Task objective: Leaving out the images, repeat all the lines below exactly.

** Available records follows **

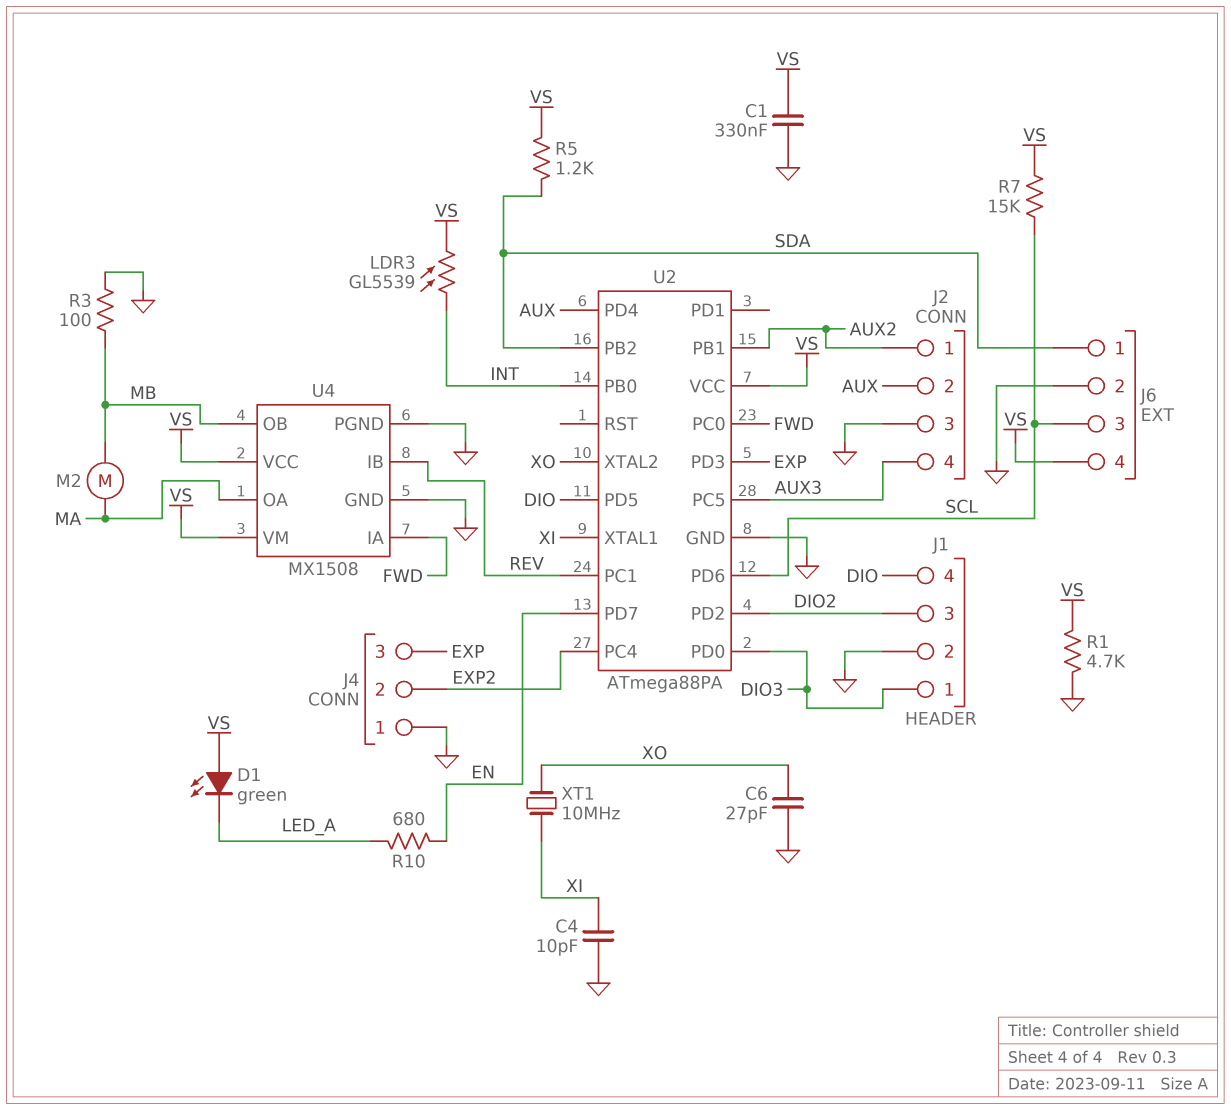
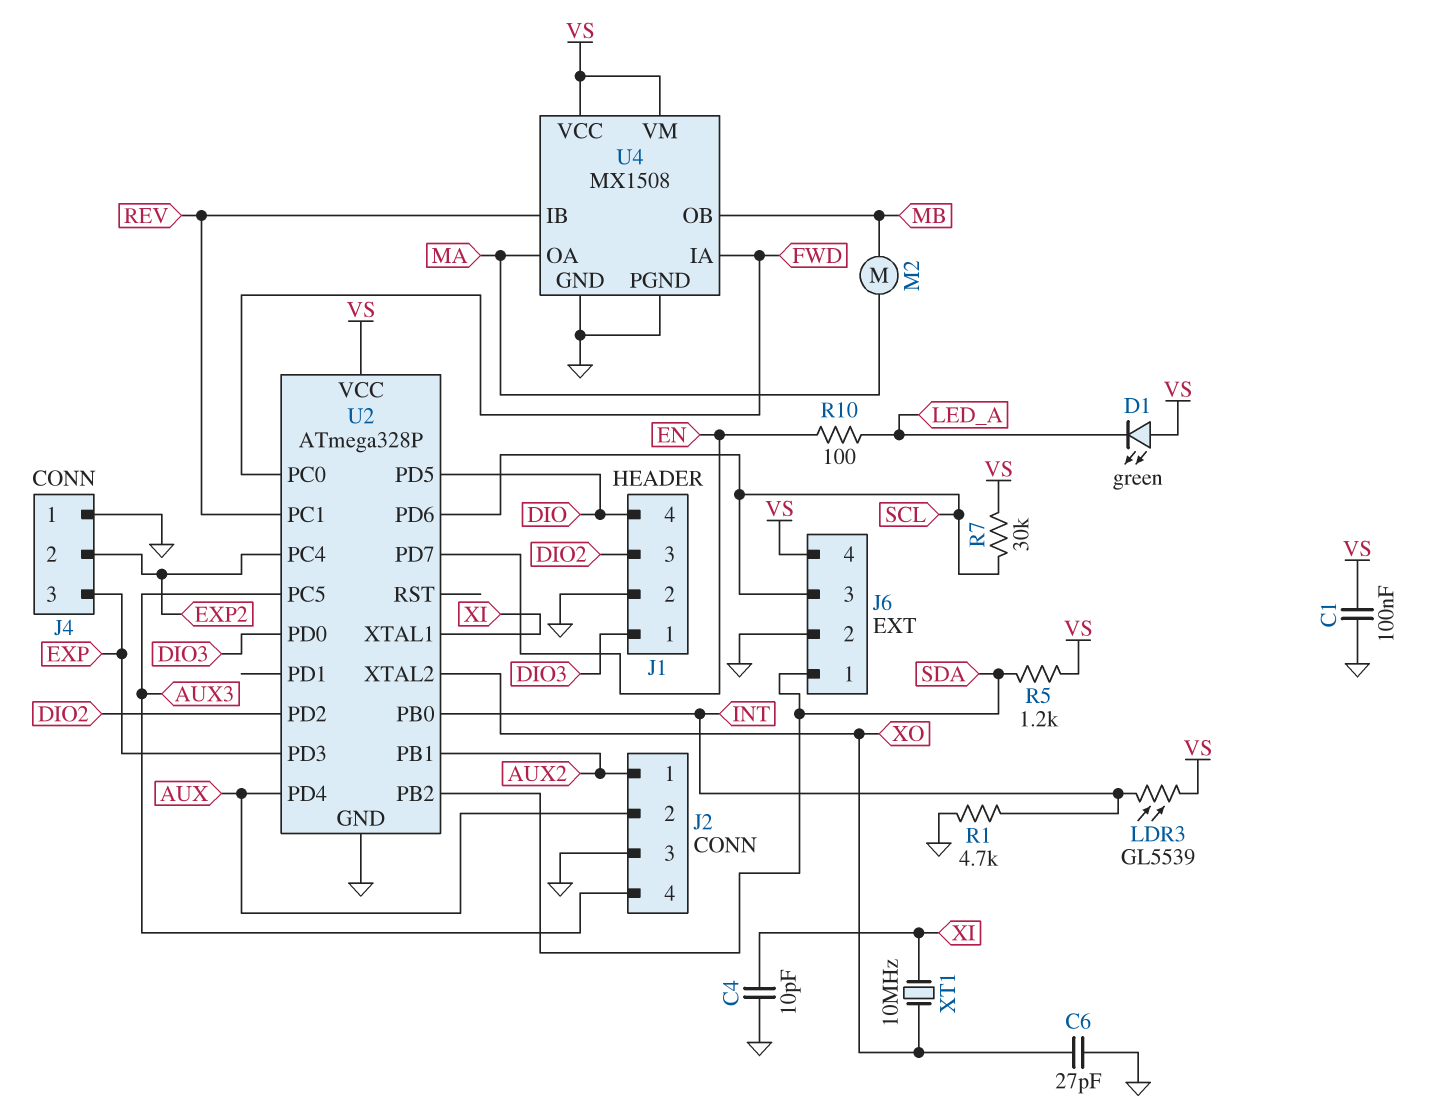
C1: 330nF (GND, VS) -> 100nF (GND, VS)
R1: 4.7k (GND, VS) -> 4.7k (GND, INT)
R3: 100 (GND, MB) -> none
R7: 15k (SCL, VS) -> 30k (SCL, VS)
R10: 680 (EN, LED_A) -> 100 (EN, LED_A)
U2: ATmega88PA -> ATmega328P

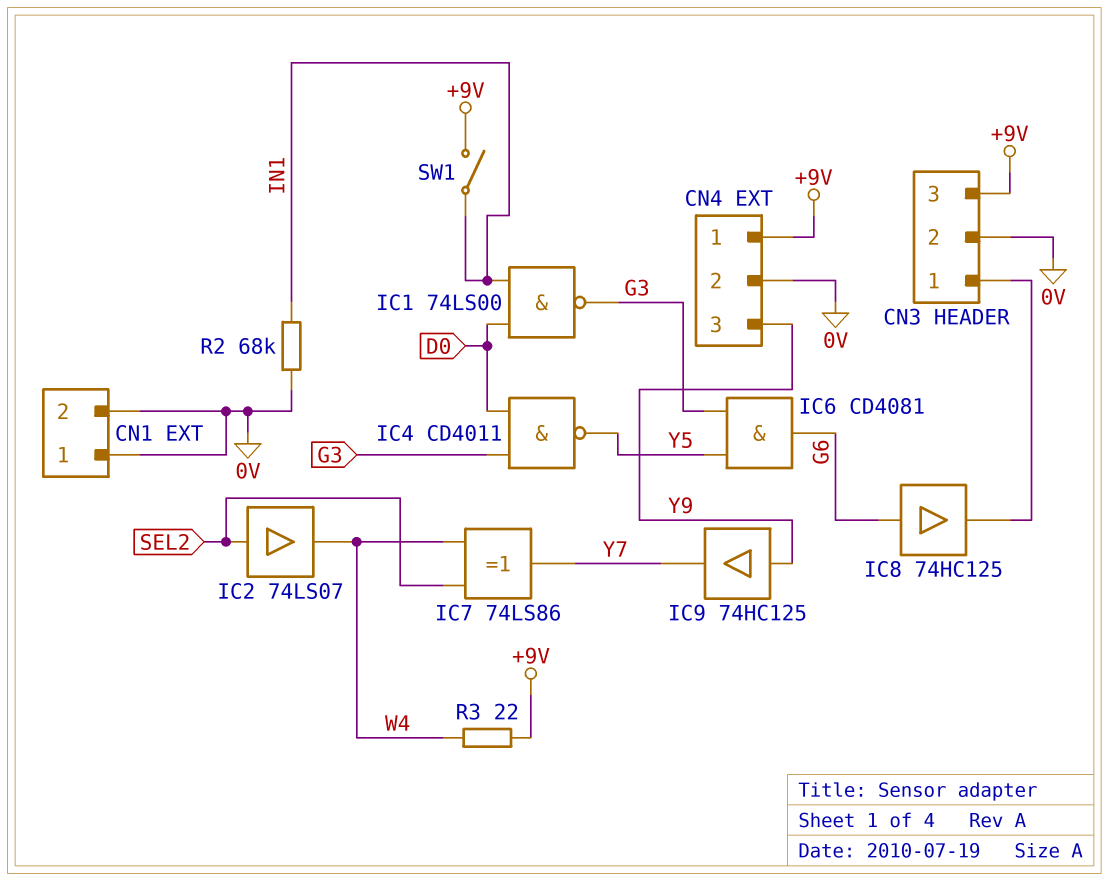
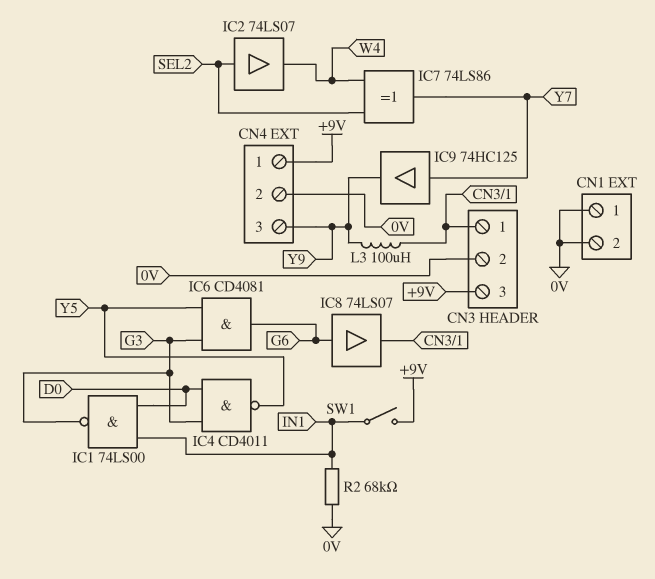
IC8: buffer 74HC125 (in G6, out CN3/1) -> buffer 74LS07 (in G6, out CN3/1)
IC9: buffer 74HC125 (in Y9, out Y7) -> buffer 74HC125 (in Y7, out Y9)
L3: none -> 100uH (CN3/1, Y9)
R3: 22 (+9V, W4) -> none

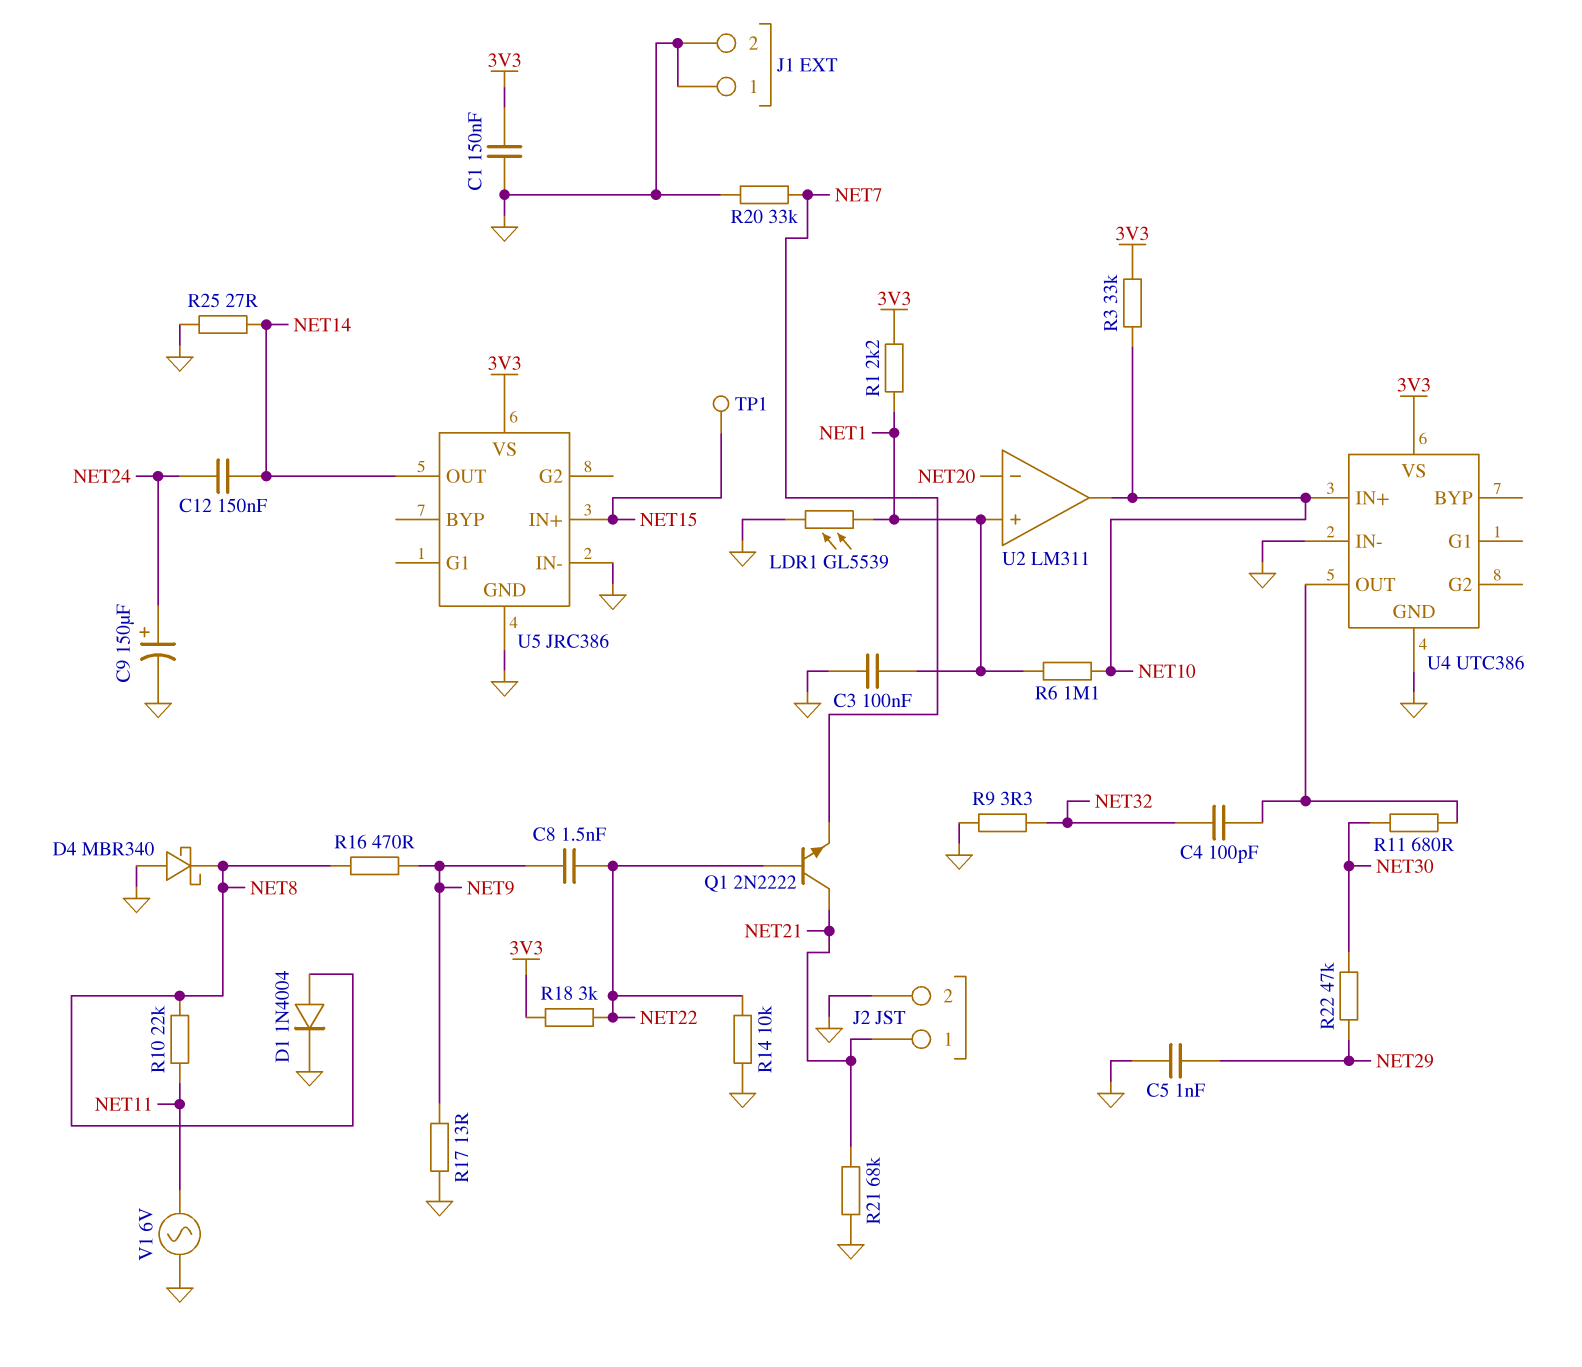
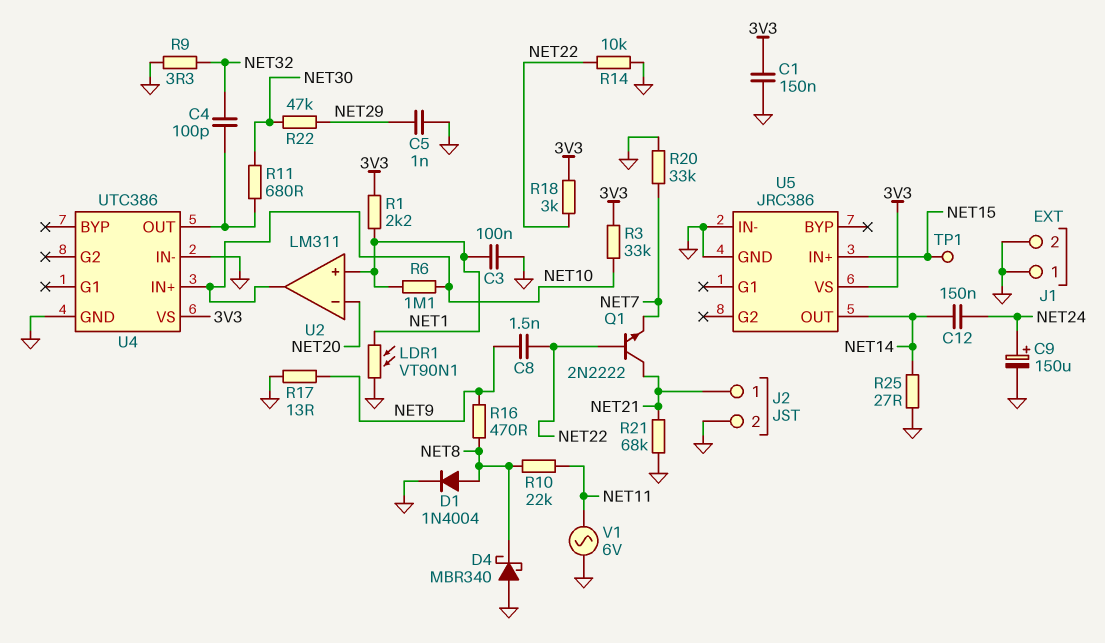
LDR1: GL5539 (GND, NET1) -> VT90N1 (GND, NET1)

** End of Available records **

Written response:
C1: 330nF (GND, VS) -> 100nF (GND, VS)
R1: 4.7k (GND, VS) -> 4.7k (GND, INT)
R3: 100 (GND, MB) -> none
R7: 15k (SCL, VS) -> 30k (SCL, VS)
R10: 680 (EN, LED_A) -> 100 (EN, LED_A)
U2: ATmega88PA -> ATmega328P

IC8: buffer 74HC125 (in G6, out CN3/1) -> buffer 74LS07 (in G6, out CN3/1)
IC9: buffer 74HC125 (in Y9, out Y7) -> buffer 74HC125 (in Y7, out Y9)
L3: none -> 100uH (CN3/1, Y9)
R3: 22 (+9V, W4) -> none

LDR1: GL5539 (GND, NET1) -> VT90N1 (GND, NET1)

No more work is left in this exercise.